▶ **Directions**
Starting at the line that contains "lime slope A1:A2" and stopping at the line that contains "green brick I4:J4", restate each line of the records below exactly. Omit the pictures.
== Exercise material ==
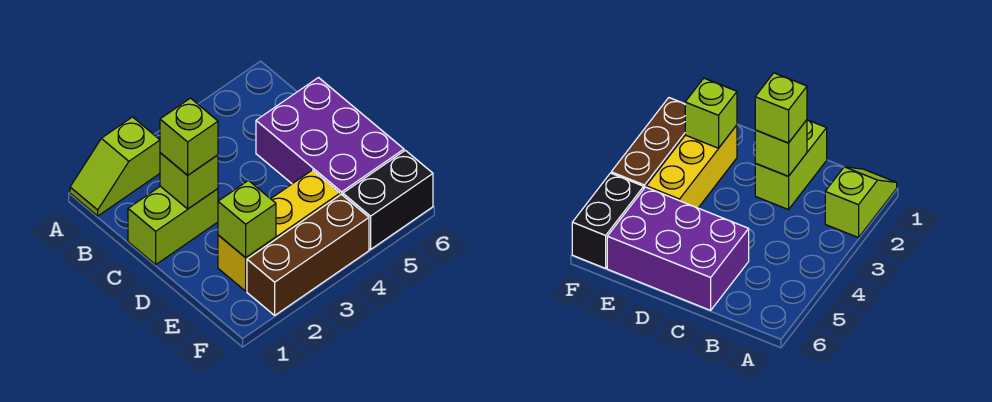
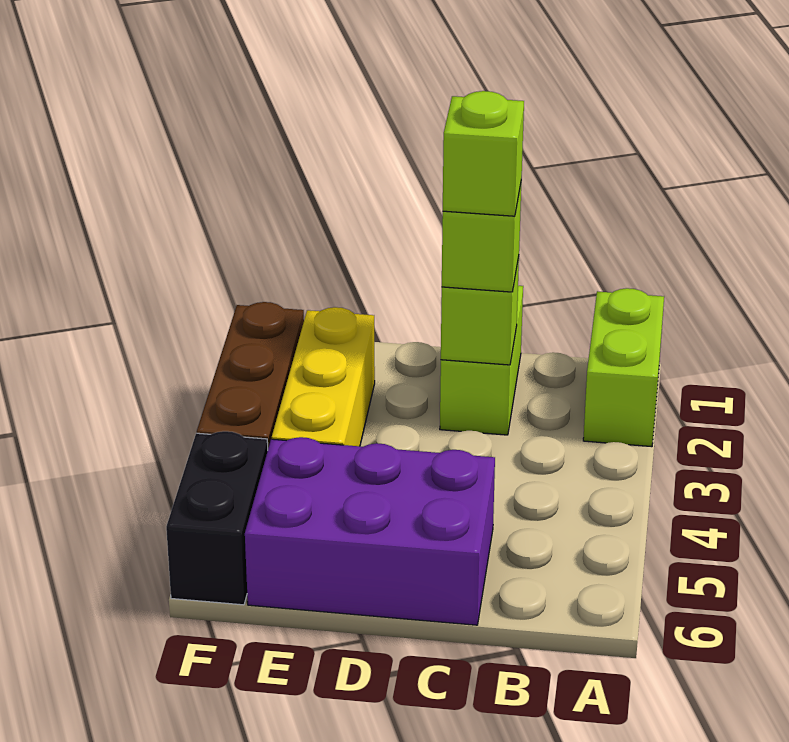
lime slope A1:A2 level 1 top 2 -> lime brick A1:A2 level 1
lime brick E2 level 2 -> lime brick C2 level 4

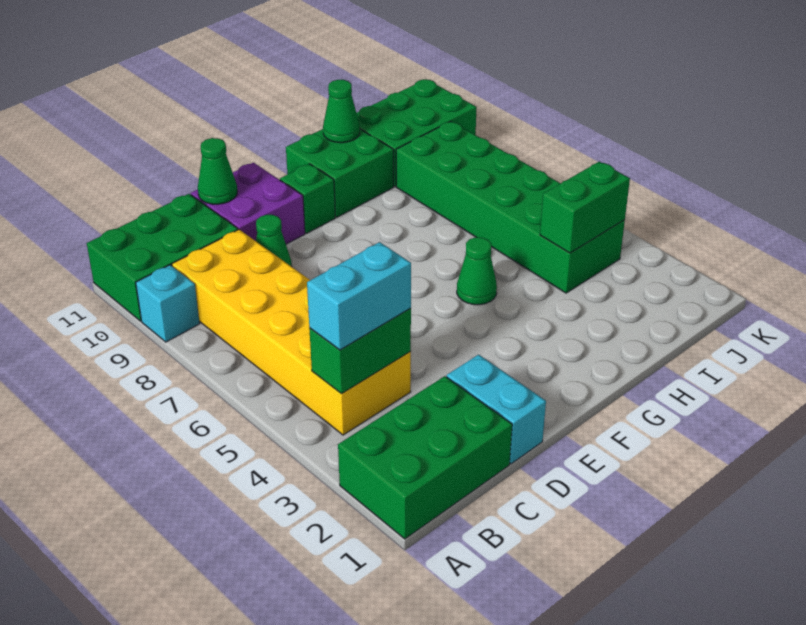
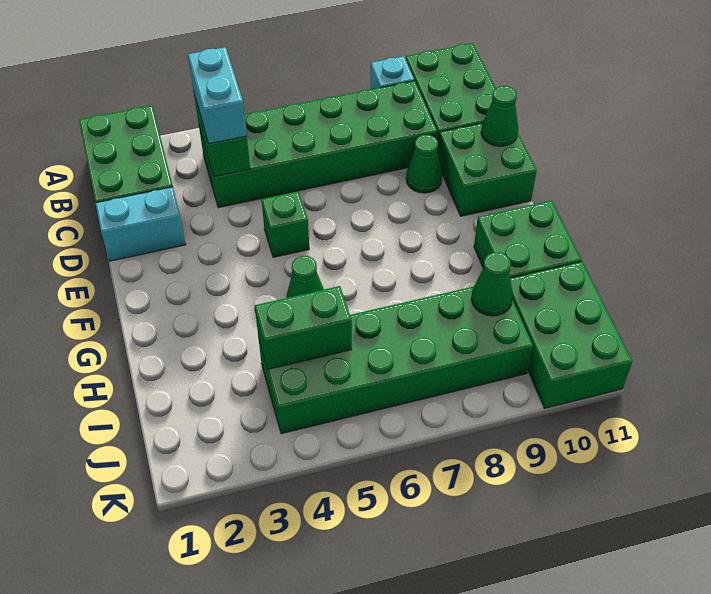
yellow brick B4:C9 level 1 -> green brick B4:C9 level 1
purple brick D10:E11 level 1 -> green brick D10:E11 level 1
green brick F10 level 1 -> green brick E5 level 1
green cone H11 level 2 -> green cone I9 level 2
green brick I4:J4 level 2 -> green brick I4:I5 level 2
===
== Exercise material ==
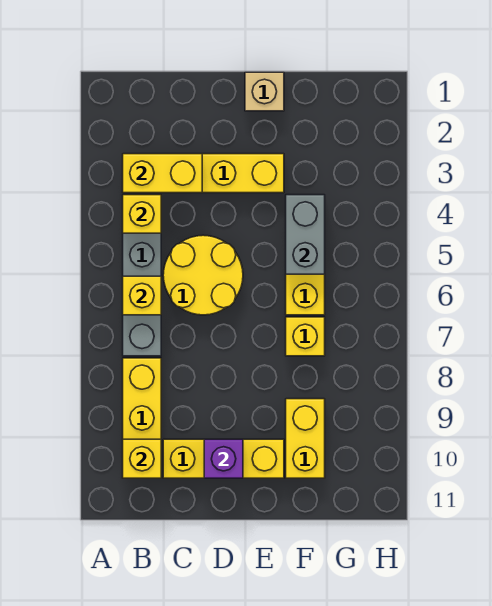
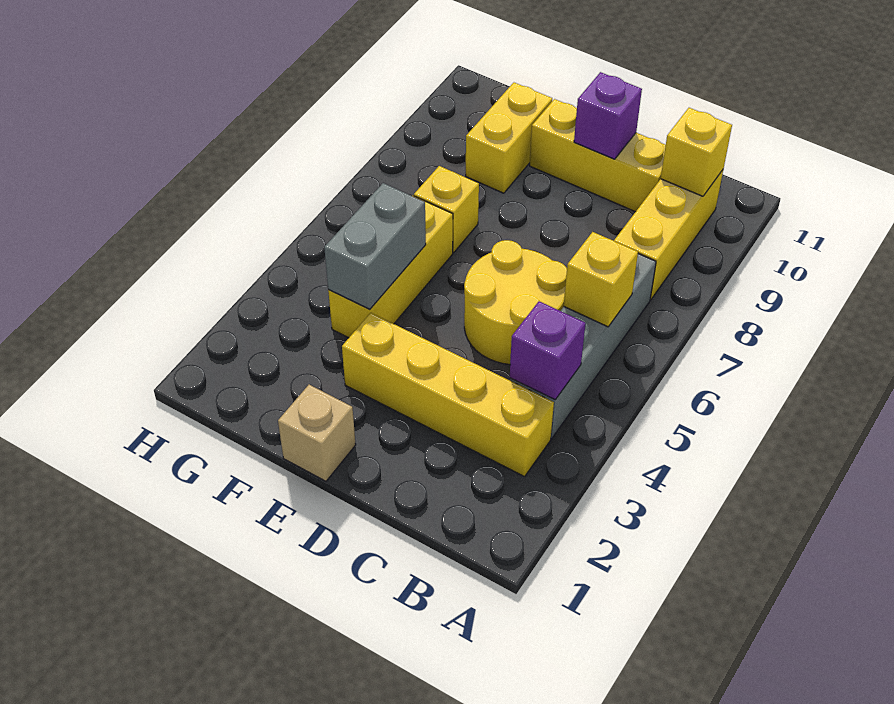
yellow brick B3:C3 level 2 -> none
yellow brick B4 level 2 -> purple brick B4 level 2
===
== Exercise material ==
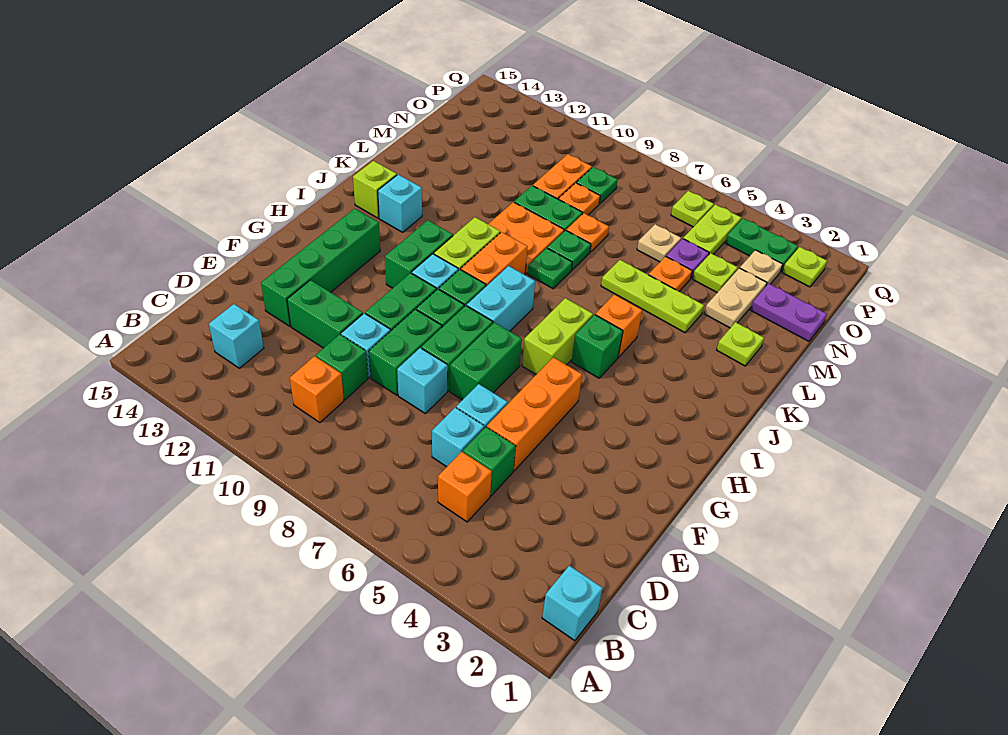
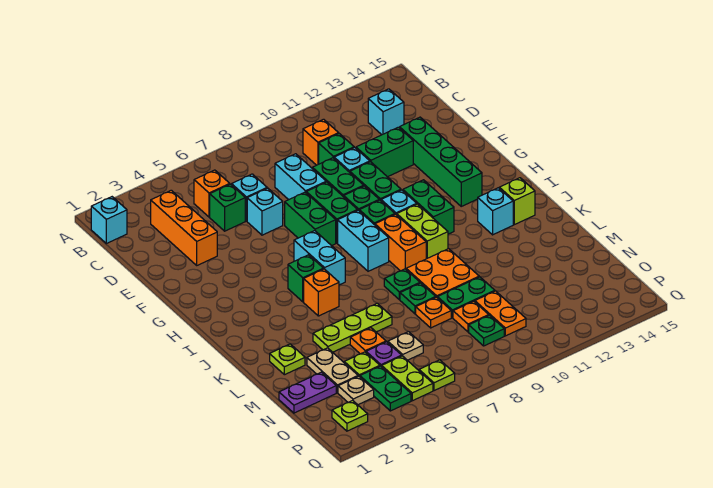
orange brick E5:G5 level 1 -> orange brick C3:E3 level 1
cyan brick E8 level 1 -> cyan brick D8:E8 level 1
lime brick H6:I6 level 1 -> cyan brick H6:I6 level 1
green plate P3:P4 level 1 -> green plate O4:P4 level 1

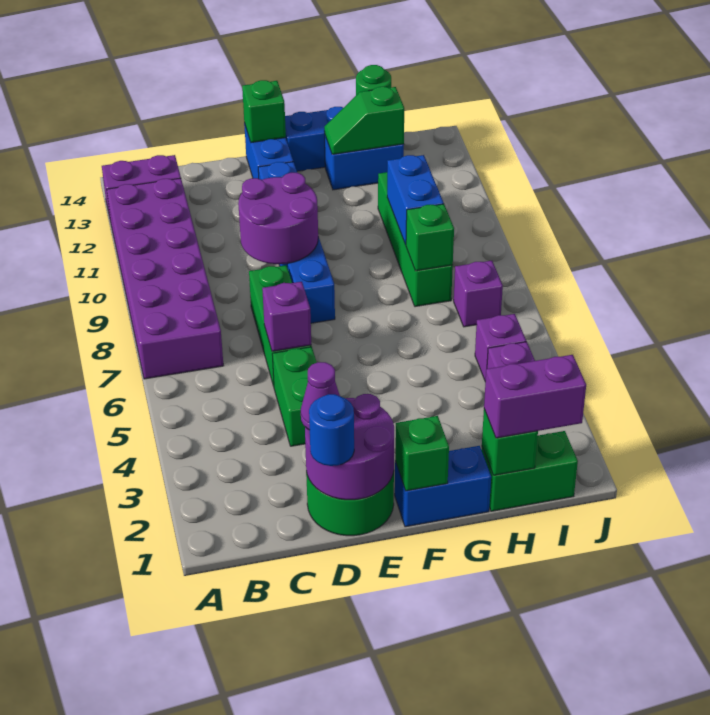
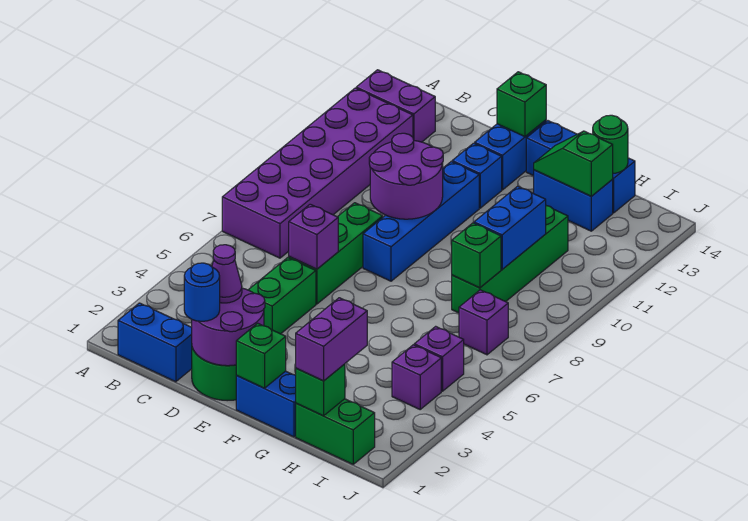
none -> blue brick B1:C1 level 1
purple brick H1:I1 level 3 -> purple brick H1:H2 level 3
===
▶ **Result below**
lime slope A1:A2 level 1 top 2 -> lime brick A1:A2 level 1
lime brick E2 level 2 -> lime brick C2 level 4

yellow brick B4:C9 level 1 -> green brick B4:C9 level 1
purple brick D10:E11 level 1 -> green brick D10:E11 level 1
green brick F10 level 1 -> green brick E5 level 1
green cone H11 level 2 -> green cone I9 level 2
green brick I4:J4 level 2 -> green brick I4:I5 level 2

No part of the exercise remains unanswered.